Spatial reasoning data

───

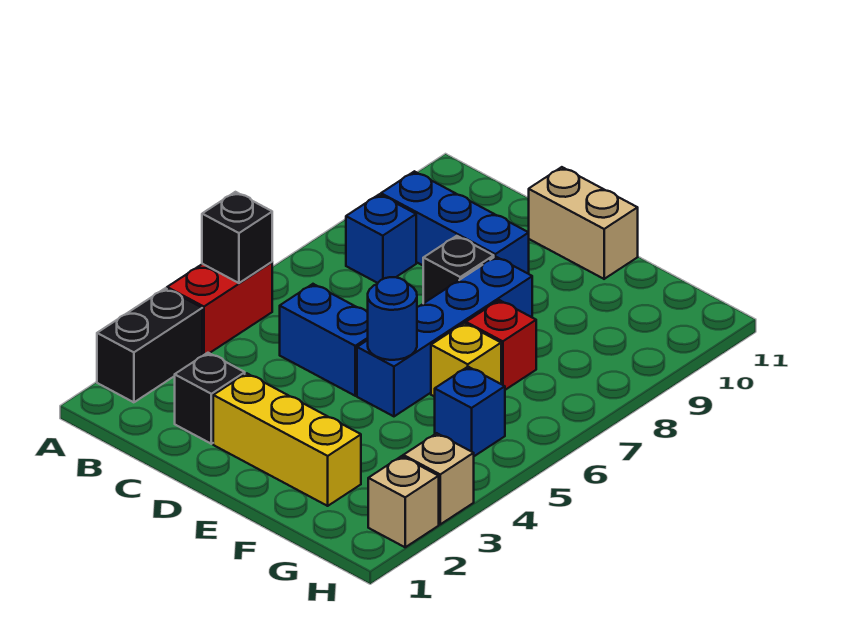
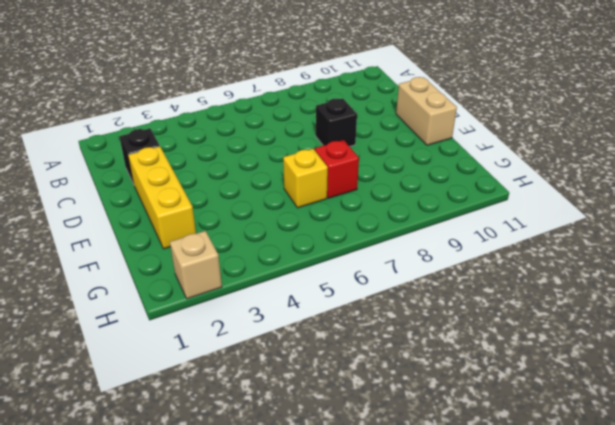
none -> black brick A2:A3 level 1
none -> red brick A4:A5 level 1
none -> blue brick B8 level 1

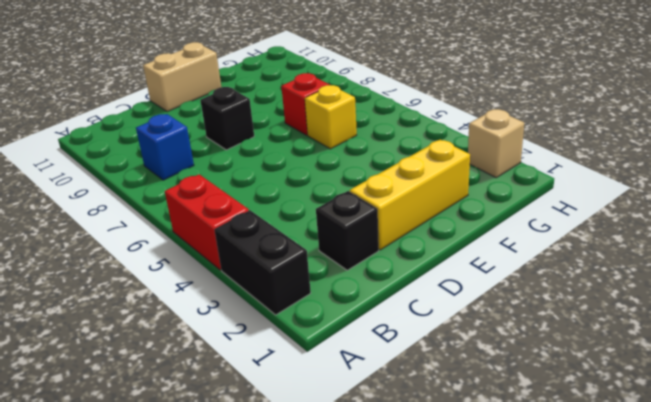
none -> blue brick B9:D9 level 1
none -> blue brick C5:D5 level 1
none -> blue brick E5:E8 level 1

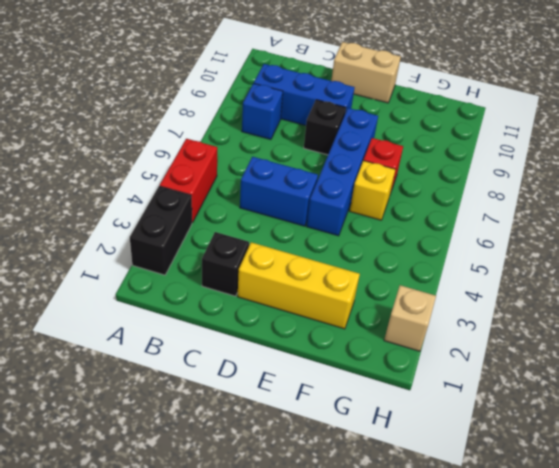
none -> blue brick G5 level 1
none -> tan brick H3 level 1
none -> black brick A5 level 2

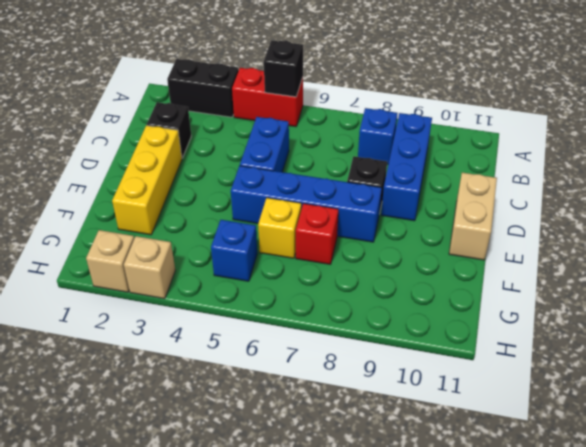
none -> blue round brick E5 level 2

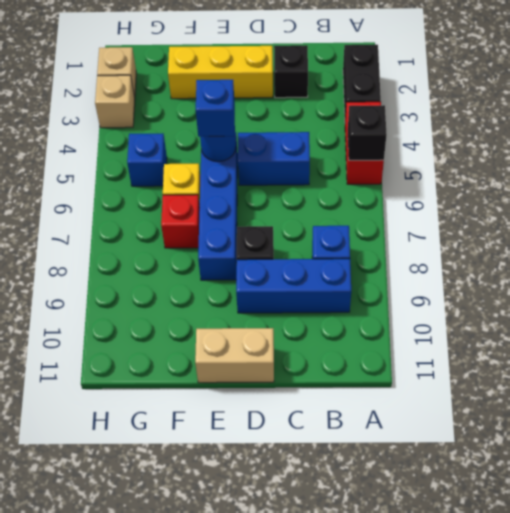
blue brick E5 level 3 -> none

───

Could you please repeat the entries above exactly, with every picture left out?

none -> black brick A2:A3 level 1
none -> red brick A4:A5 level 1
none -> blue brick B8 level 1

none -> blue brick B9:D9 level 1
none -> blue brick C5:D5 level 1
none -> blue brick E5:E8 level 1

none -> blue brick G5 level 1
none -> tan brick H3 level 1
none -> black brick A5 level 2

none -> blue round brick E5 level 2

blue brick E5 level 3 -> none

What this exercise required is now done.